» **ASSIGNMENT**
Print the lines below from the line with "orange star: (69, 16) -> (115, 34), moved" to the line with "green arrow: (162, 167) -> (155, 99), moved" exactly, keeping both ends, and print no pictures.

» **MATERIAL FOR THE TASK**

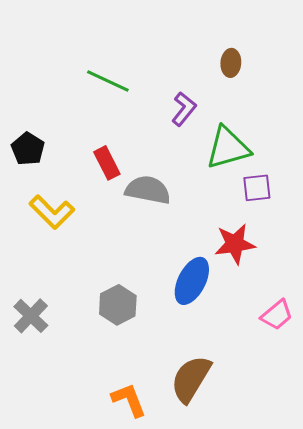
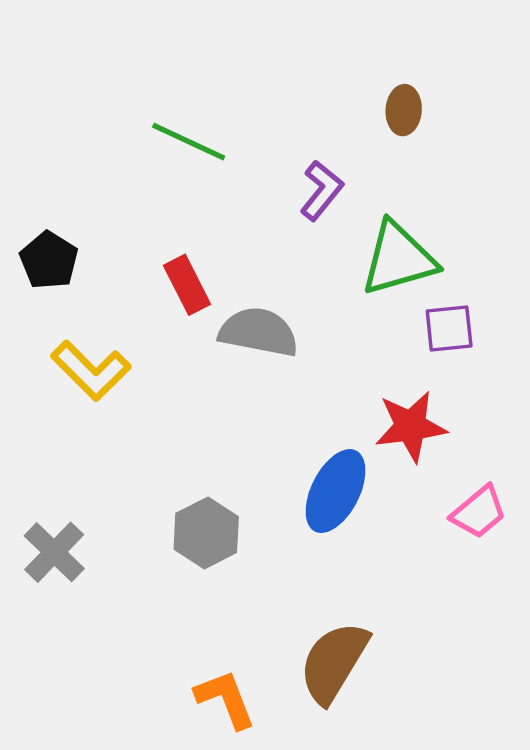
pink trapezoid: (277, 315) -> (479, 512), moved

--

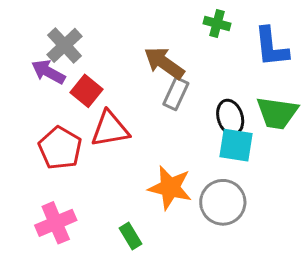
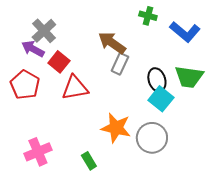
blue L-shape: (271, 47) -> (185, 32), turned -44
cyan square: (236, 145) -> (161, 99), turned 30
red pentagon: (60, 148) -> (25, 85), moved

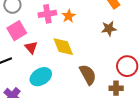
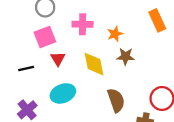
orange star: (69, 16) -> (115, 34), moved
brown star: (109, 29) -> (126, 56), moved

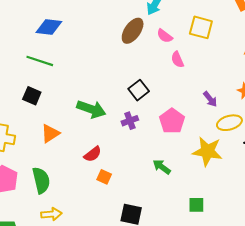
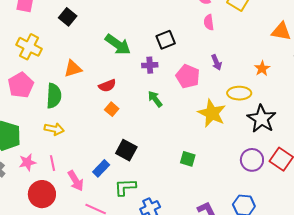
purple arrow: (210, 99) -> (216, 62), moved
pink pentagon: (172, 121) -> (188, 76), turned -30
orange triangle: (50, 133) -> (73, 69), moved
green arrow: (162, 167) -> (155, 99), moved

--

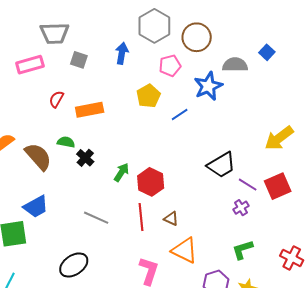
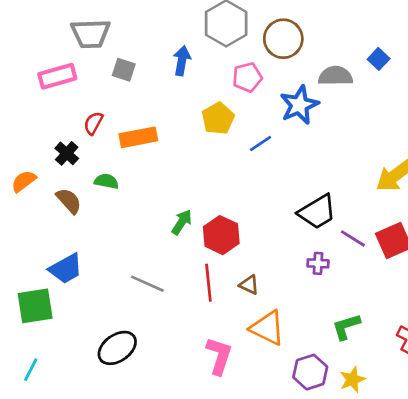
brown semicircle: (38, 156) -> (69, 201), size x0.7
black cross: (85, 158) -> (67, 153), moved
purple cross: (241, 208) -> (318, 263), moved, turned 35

» **OUTPUT FOR THIS EXERCISE**
orange star: (69, 16) -> (115, 34), moved
brown star: (109, 29) -> (126, 56), moved

purple arrow: (210, 99) -> (216, 62), moved
pink pentagon: (172, 121) -> (188, 76), turned -30
orange triangle: (50, 133) -> (73, 69), moved
green arrow: (162, 167) -> (155, 99), moved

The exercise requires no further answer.